### [ACTION ITEM]
Copy all records precisely, apart from the pictures.

### [DATA TO USE]
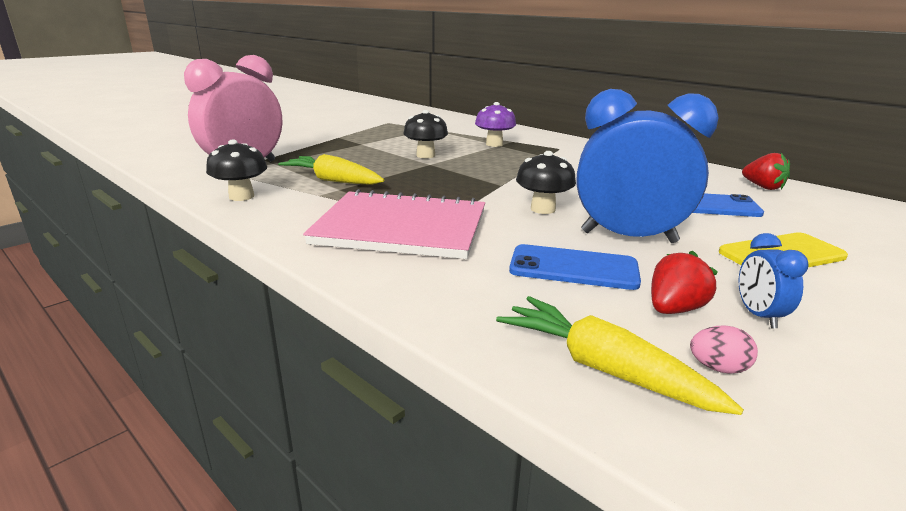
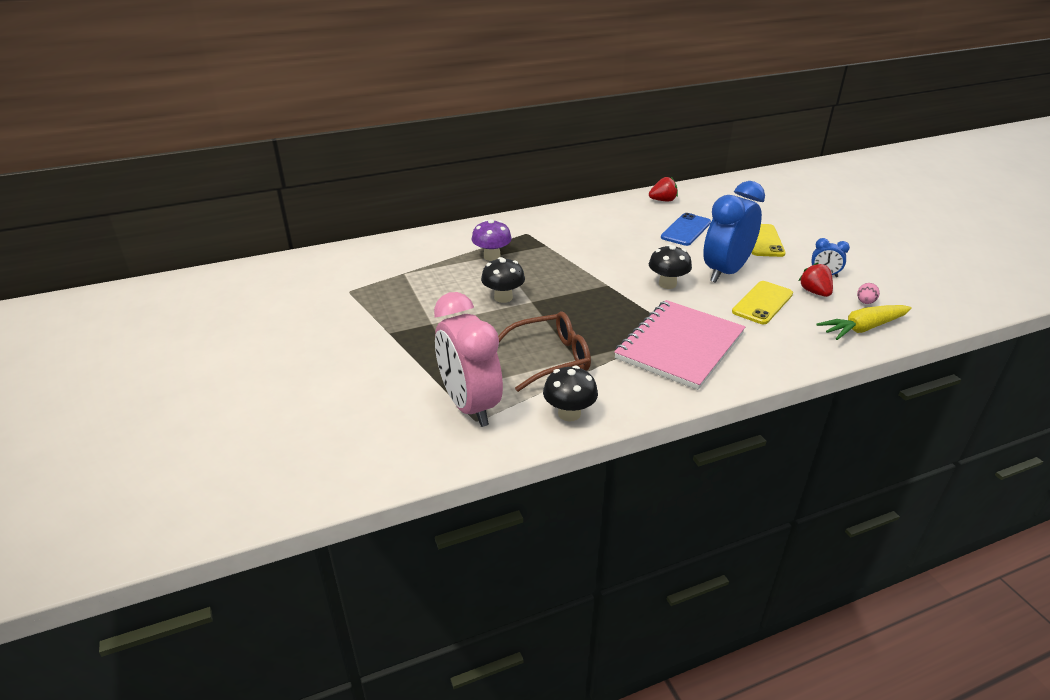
camera: 65 degrees left, 10 degrees up
(333, 181) = (551, 358): yellow carrot -> brown glasses
(573, 268) = (762, 303): blue phone -> yellow phone

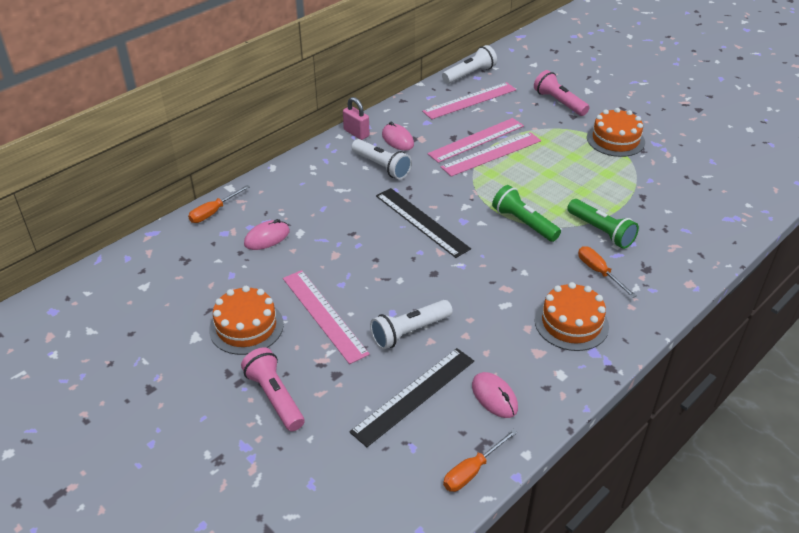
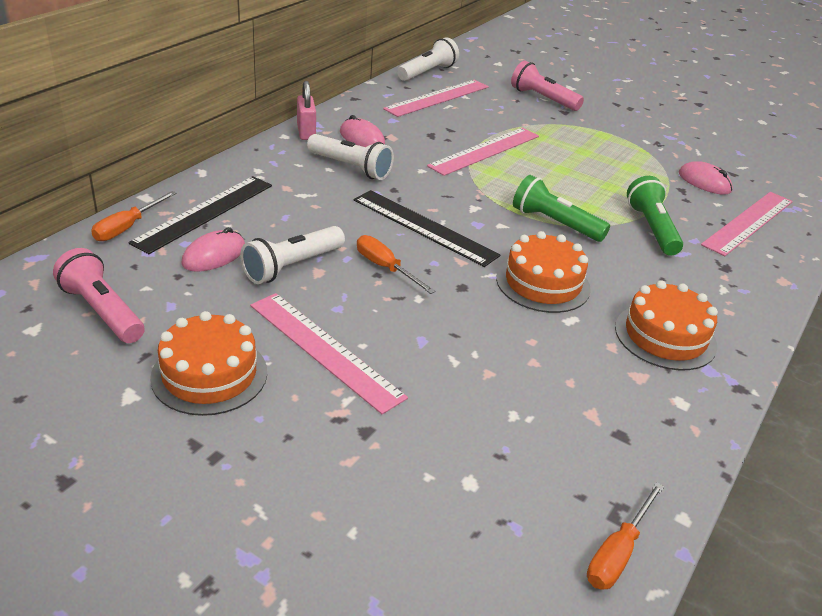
camera: 15 degrees left, 5 degrees down
(275, 397) = (279, 474): pink flashlight -> pink flashlight (102, 311)
(356, 133) = (306, 132): pink padlock -> pink padlock turned 45 degrees clockwise
(409, 332) = (455, 363): white flashlight -> white flashlight (292, 266)
(414, 396) = (492, 450): black ruler -> black ruler (205, 213)
(476, 140) = (460, 137): pink ruler -> pink ruler (748, 222)
(494, 397) = (605, 441): pink mouse -> pink mouse (704, 182)
(599, 272) = (671, 274): orange screwdriver -> orange screwdriver (385, 268)
(601, 231) = (652, 228): green flashlight -> green flashlight turned 135 degrees counterclockwise
(615, 140) = (623, 134): orange cake -> orange cake (543, 283)

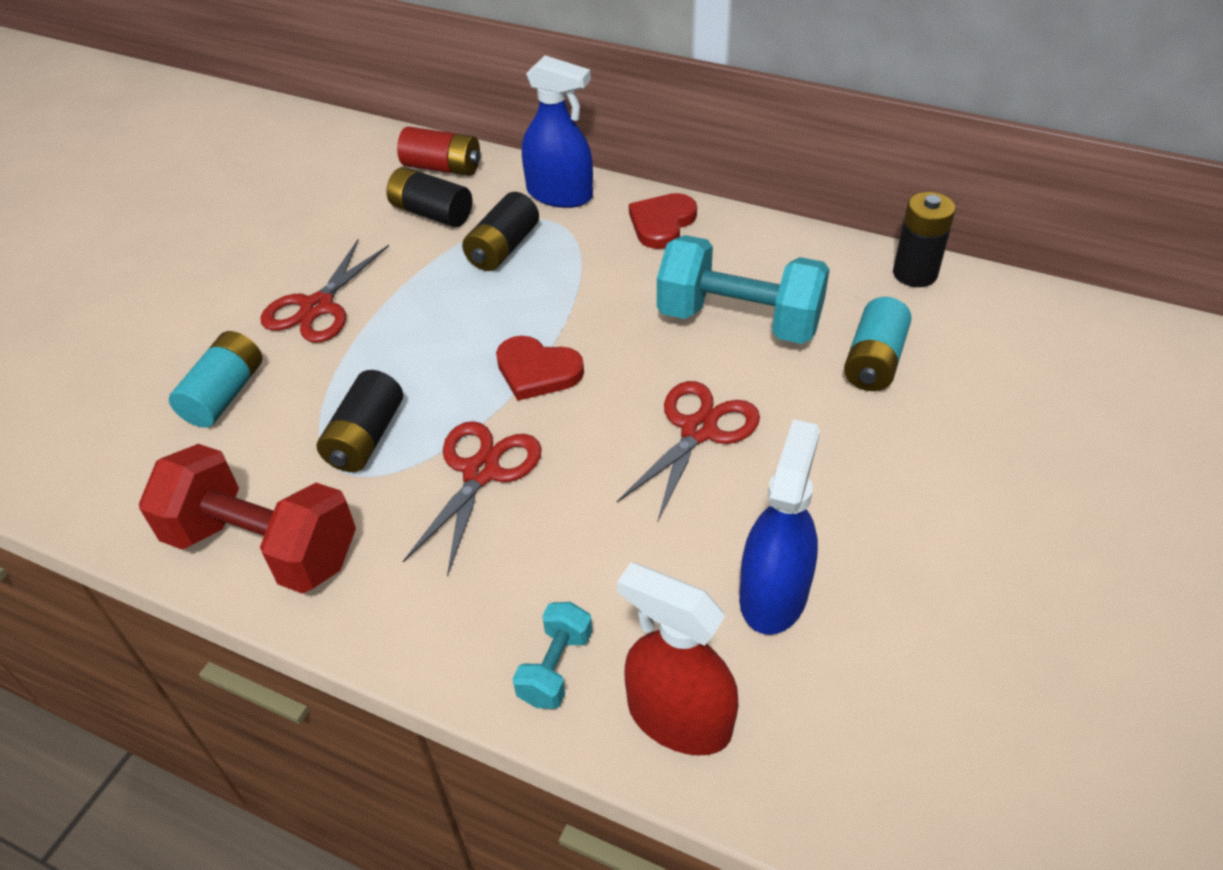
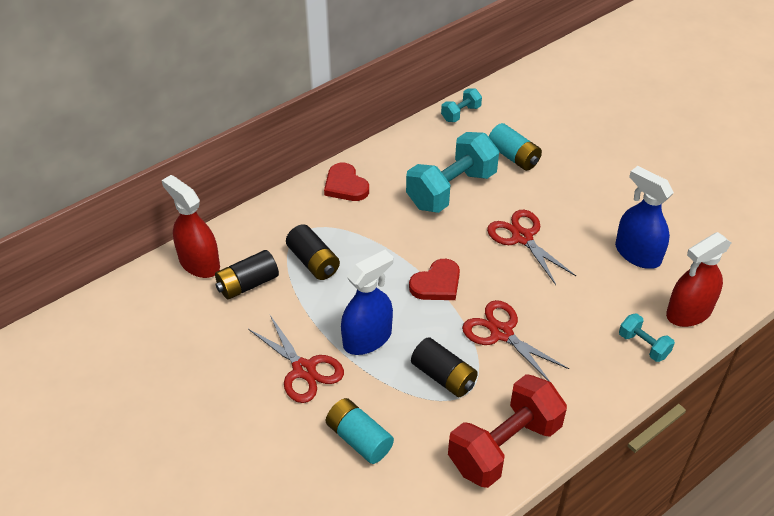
camera: 65 degrees left, 0 degrees up
(442, 167) = (199, 263): red battery -> red spray bottle
(560, 194) = (279, 218): blue spray bottle -> blue spray bottle (367, 338)
(915, 273) = (460, 113): black battery -> turquoise dumbbell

### [TASK OUTPUT]
camera: 65 degrees left, 10 degrees up
(333, 181) = (551, 358): yellow carrot -> brown glasses
(573, 268) = (762, 303): blue phone -> yellow phone

camera: 15 degrees left, 5 degrees down
(275, 397) = (279, 474): pink flashlight -> pink flashlight (102, 311)
(356, 133) = (306, 132): pink padlock -> pink padlock turned 45 degrees clockwise
(409, 332) = (455, 363): white flashlight -> white flashlight (292, 266)
(414, 396) = (492, 450): black ruler -> black ruler (205, 213)
(476, 140) = (460, 137): pink ruler -> pink ruler (748, 222)
(494, 397) = (605, 441): pink mouse -> pink mouse (704, 182)
(599, 272) = (671, 274): orange screwdriver -> orange screwdriver (385, 268)
(601, 231) = (652, 228): green flashlight -> green flashlight turned 135 degrees counterclockwise
(615, 140) = (623, 134): orange cake -> orange cake (543, 283)

camera: 65 degrees left, 0 degrees up
(442, 167) = (199, 263): red battery -> red spray bottle
(560, 194) = (279, 218): blue spray bottle -> blue spray bottle (367, 338)
(915, 273) = (460, 113): black battery -> turquoise dumbbell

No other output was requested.